[Data excerpts]
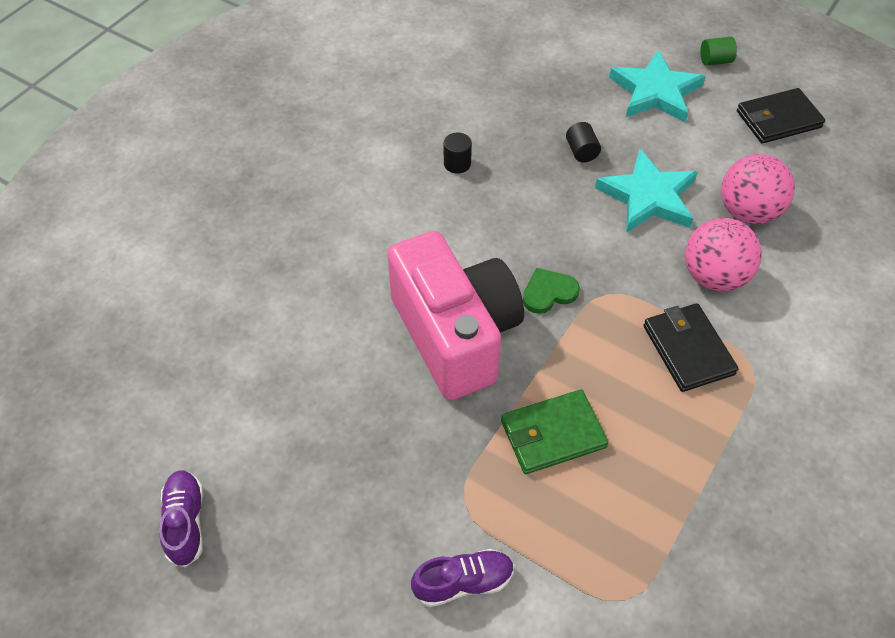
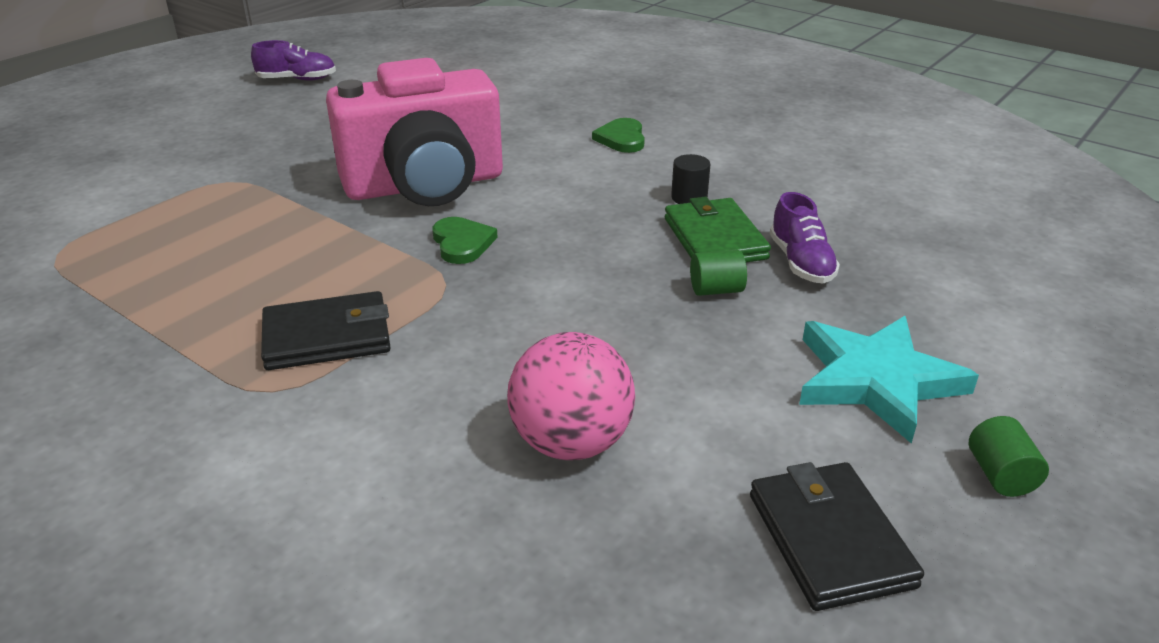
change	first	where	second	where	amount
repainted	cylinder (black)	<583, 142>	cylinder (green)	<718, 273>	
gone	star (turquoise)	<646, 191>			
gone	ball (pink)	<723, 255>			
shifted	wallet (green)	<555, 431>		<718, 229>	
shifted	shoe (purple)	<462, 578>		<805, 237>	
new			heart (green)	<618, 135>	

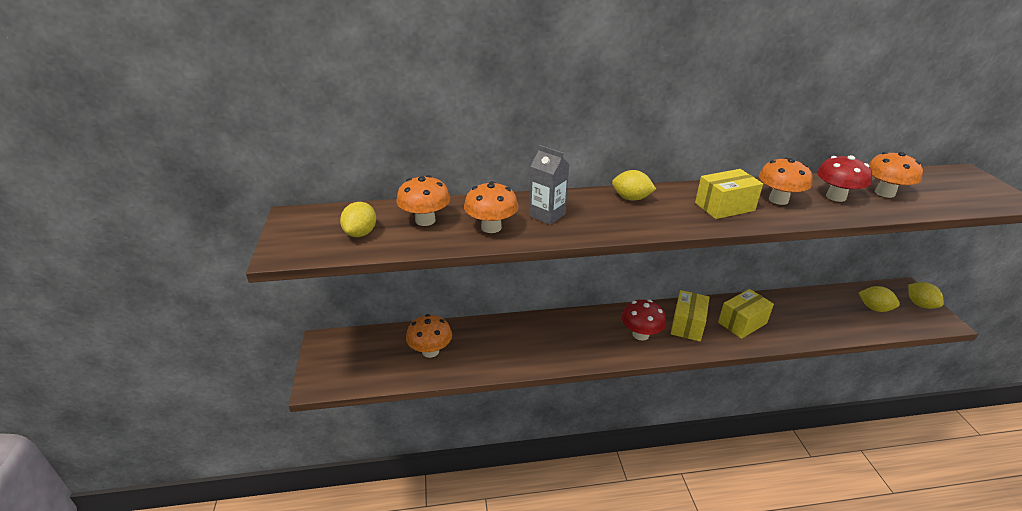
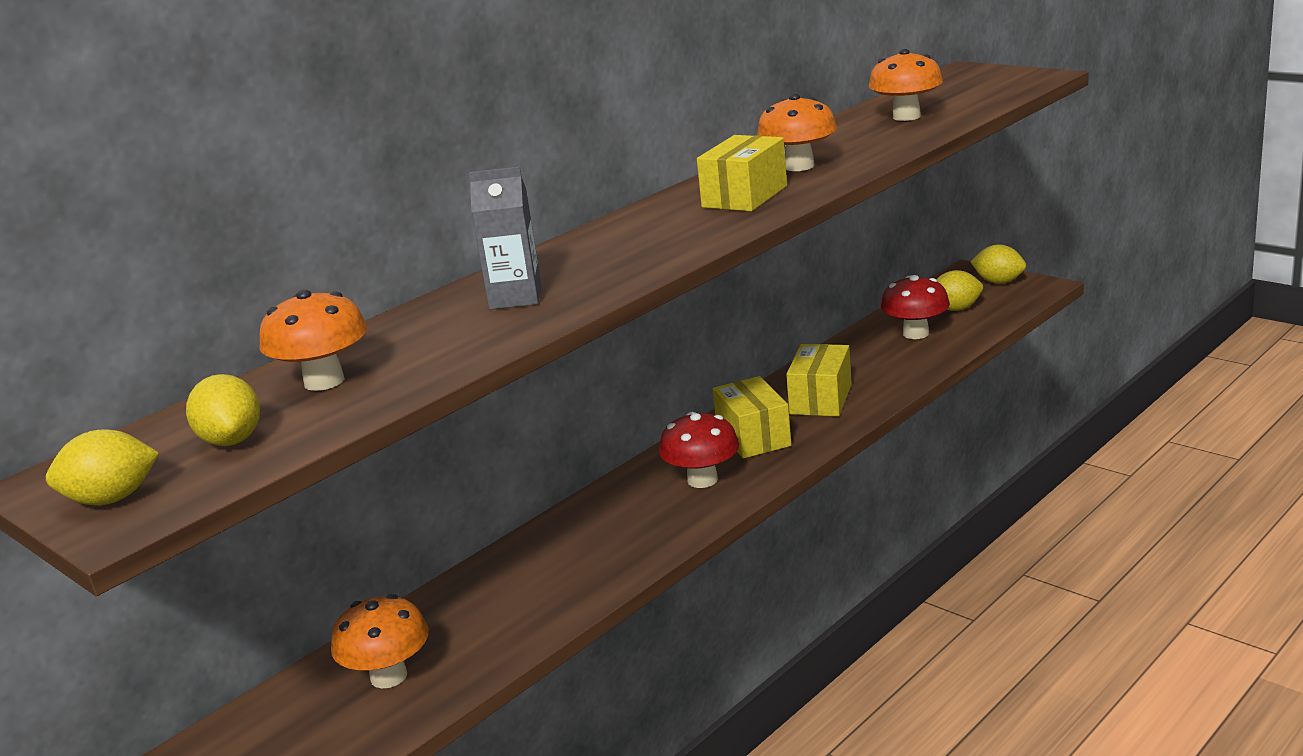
change	first	where	second	where	amount
shifted	mushroom (red)	<844, 178>		<915, 307>	
shifted	lemon (yellow)	<634, 185>		<102, 467>	
gone	mushroom (orange)	<491, 207>			

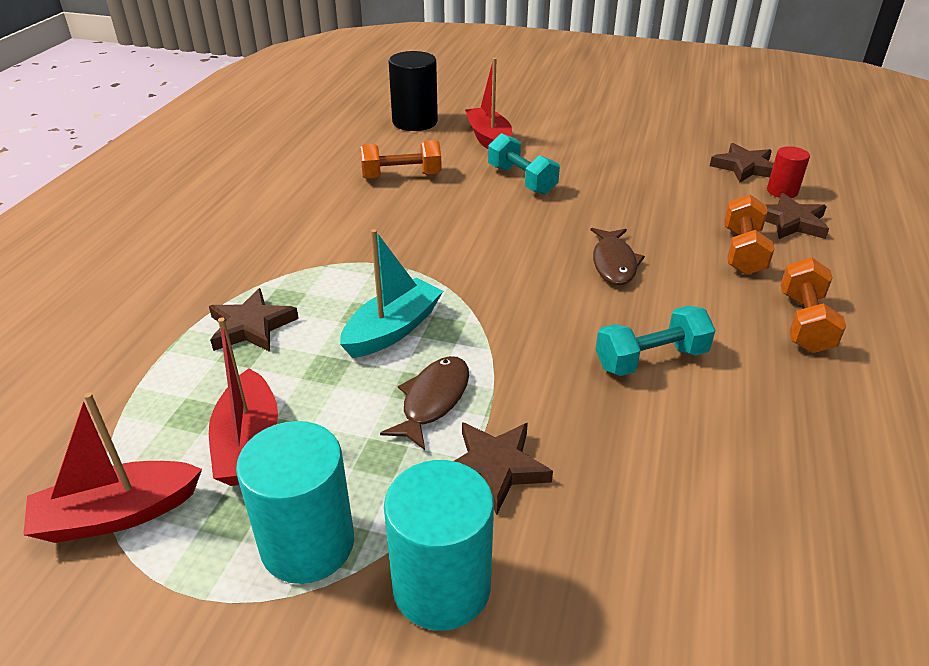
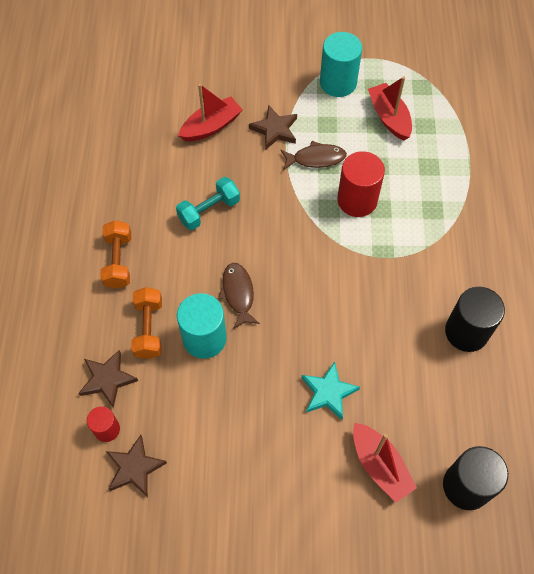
change	first	where	second	where	amount
swapped	dumbbell (turquoise)	<524, 164>	star (turquoise)	<331, 390>	
gone	dumbbell (orange)	<401, 159>			
swapped	boat (turquoise)	<391, 293>	cylinder (red)	<361, 184>	
gone	star (brown)	<254, 320>			
rotated	fish (brown)	<424, 403>		<314, 155>	105 degrees counterclockwise
shifted	boat (red)	<112, 467>		<210, 112>	
shifted	cylinder (turquoise)	<439, 545>		<202, 326>	
new			cylinder (black)	<475, 319>	

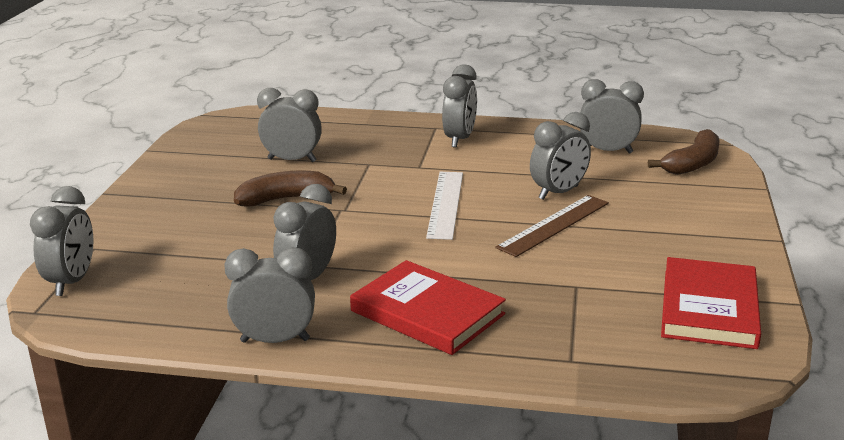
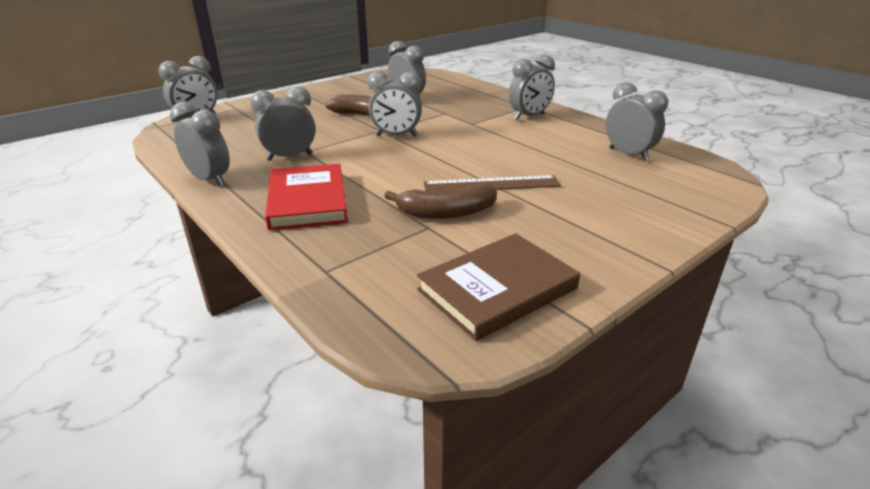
change	first	where	second	where	amount
shifted	clock (grey)	<560, 156>		<395, 103>	
shifted	banana (brown)	<684, 152>		<440, 201>	
gone	ruler (white)	<444, 206>			
repainted	book (red)	<711, 303>	book (brown)	<498, 287>	

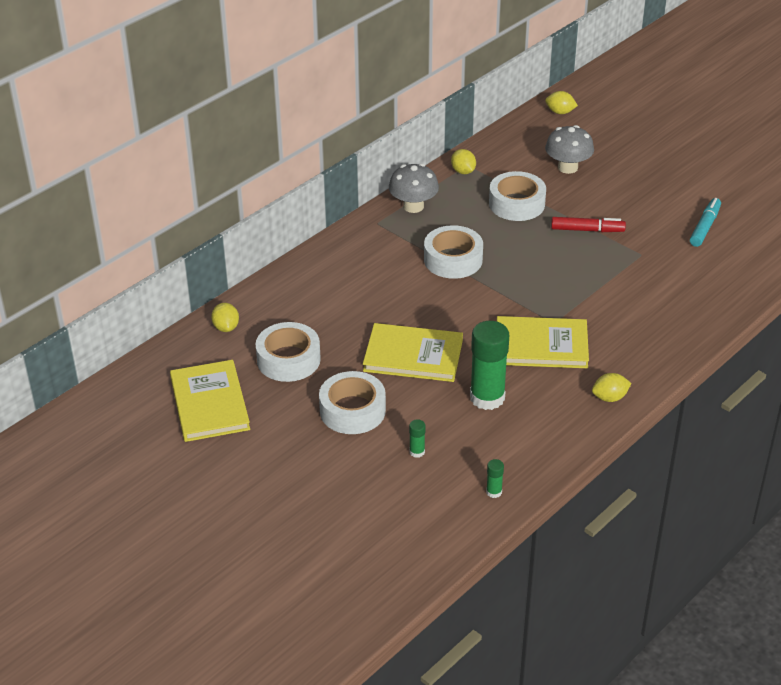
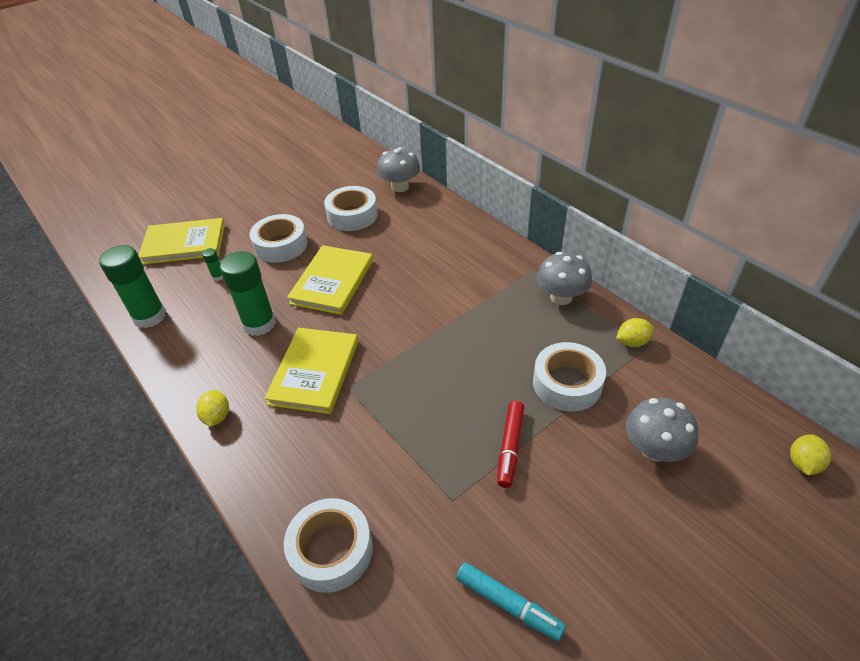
change	first	where	second	where	amount
shifted	tape (white)	<453, 252>		<328, 545>	
swapped	lemon (yellow)	<225, 317>	mushroom (grey)	<398, 169>	
shifted	book (yellow)	<210, 401>		<181, 241>	
scaled	glue stick (green)	<495, 478>		<132, 286>	x2.36

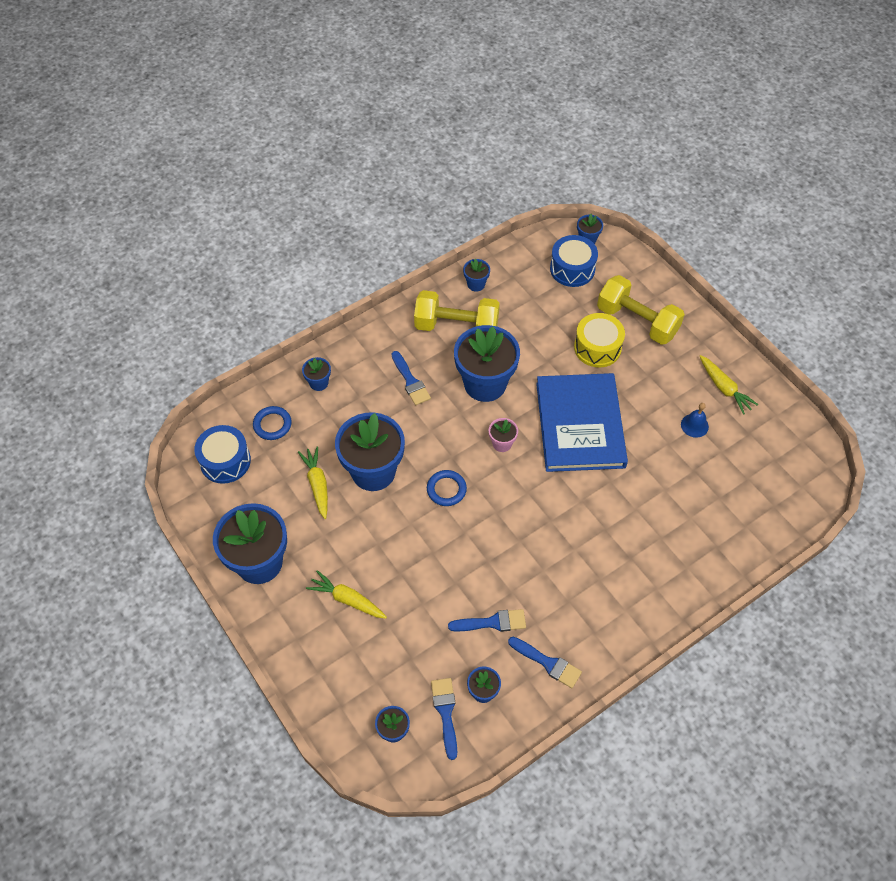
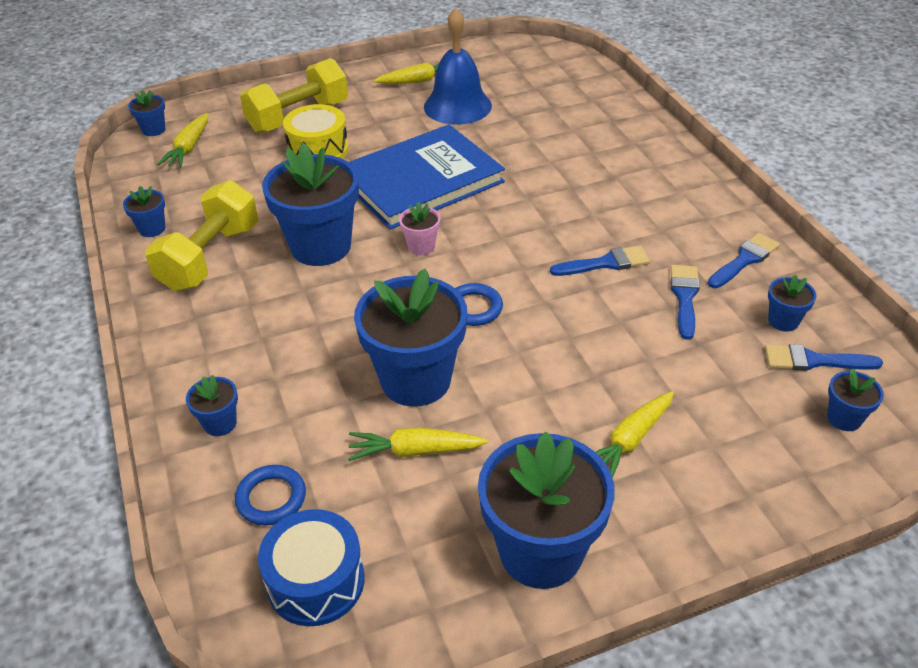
change	first	where	second	where	amount
swapped	drum (blue)	<574, 261>	carrot (yellow)	<182, 140>	
shifted	brush (blue)	<411, 378>		<600, 261>	
rotated	book (blue)	<582, 422>		<427, 177>	45 degrees counterclockwise
scaled	bell (blue)	<695, 420>		<458, 66>	x2.13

What is needed: Keep the pictures out of the copy and write out the data exactly as it stands.

Output:
change	first	where	second	where	amount
repainted	cylinder (black)	<583, 142>	cylinder (green)	<718, 273>	
gone	star (turquoise)	<646, 191>			
gone	ball (pink)	<723, 255>			
shifted	wallet (green)	<555, 431>		<718, 229>	
shifted	shoe (purple)	<462, 578>		<805, 237>	
new			heart (green)	<618, 135>	

change	first	where	second	where	amount
shifted	mushroom (red)	<844, 178>		<915, 307>	
shifted	lemon (yellow)	<634, 185>		<102, 467>	
gone	mushroom (orange)	<491, 207>			

change	first	where	second	where	amount
swapped	dumbbell (turquoise)	<524, 164>	star (turquoise)	<331, 390>	
gone	dumbbell (orange)	<401, 159>			
swapped	boat (turquoise)	<391, 293>	cylinder (red)	<361, 184>	
gone	star (brown)	<254, 320>			
rotated	fish (brown)	<424, 403>		<314, 155>	105 degrees counterclockwise
shifted	boat (red)	<112, 467>		<210, 112>	
shifted	cylinder (turquoise)	<439, 545>		<202, 326>	
new			cylinder (black)	<475, 319>	

change	first	where	second	where	amount
shifted	clock (grey)	<560, 156>		<395, 103>	
shifted	banana (brown)	<684, 152>		<440, 201>	
gone	ruler (white)	<444, 206>			
repainted	book (red)	<711, 303>	book (brown)	<498, 287>	

change	first	where	second	where	amount
shifted	tape (white)	<453, 252>		<328, 545>	
swapped	lemon (yellow)	<225, 317>	mushroom (grey)	<398, 169>	
shifted	book (yellow)	<210, 401>		<181, 241>	
scaled	glue stick (green)	<495, 478>		<132, 286>	x2.36

change	first	where	second	where	amount
swapped	drum (blue)	<574, 261>	carrot (yellow)	<182, 140>	
shifted	brush (blue)	<411, 378>		<600, 261>	
rotated	book (blue)	<582, 422>		<427, 177>	45 degrees counterclockwise
scaled	bell (blue)	<695, 420>		<458, 66>	x2.13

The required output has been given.